Please output all the entries word for word, without the pictures.

☆ ☆ ☆ ☆ ☆ ☆ ☆

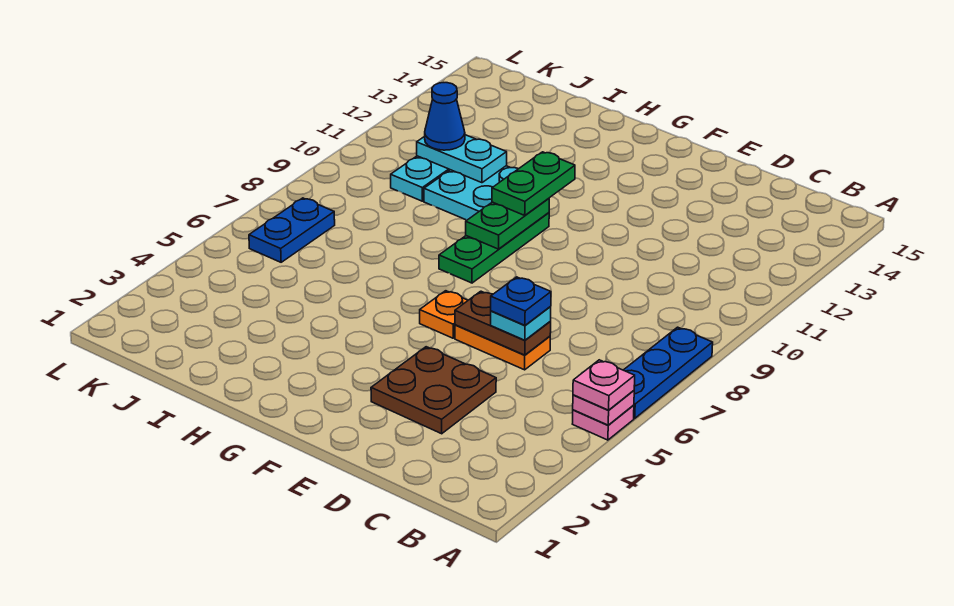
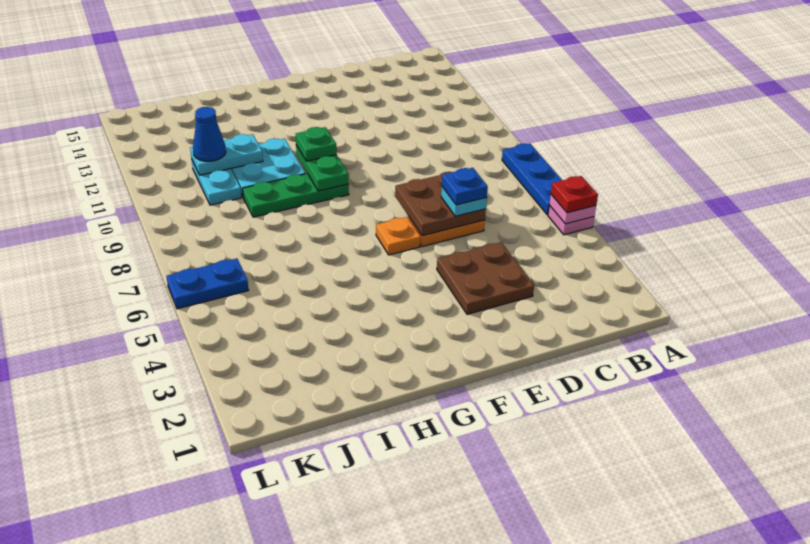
pink plate A5 level 3 -> red plate A5 level 3
brown plate D6:E6 level 2 -> brown plate D6:E7 level 2
green plate G8:G10 level 1 -> green plate G9:I9 level 1
green plate G10:G11 level 3 -> green plate G10 level 3
blue plate K6:K7 level 1 -> blue plate K6:L6 level 1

☆ ☆ ☆ ☆ ☆ ☆ ☆

WRITTEN ANSWER>
pink plate A5 level 3 -> red plate A5 level 3
brown plate D6:E6 level 2 -> brown plate D6:E7 level 2
green plate G8:G10 level 1 -> green plate G9:I9 level 1
green plate G10:G11 level 3 -> green plate G10 level 3
blue plate K6:K7 level 1 -> blue plate K6:L6 level 1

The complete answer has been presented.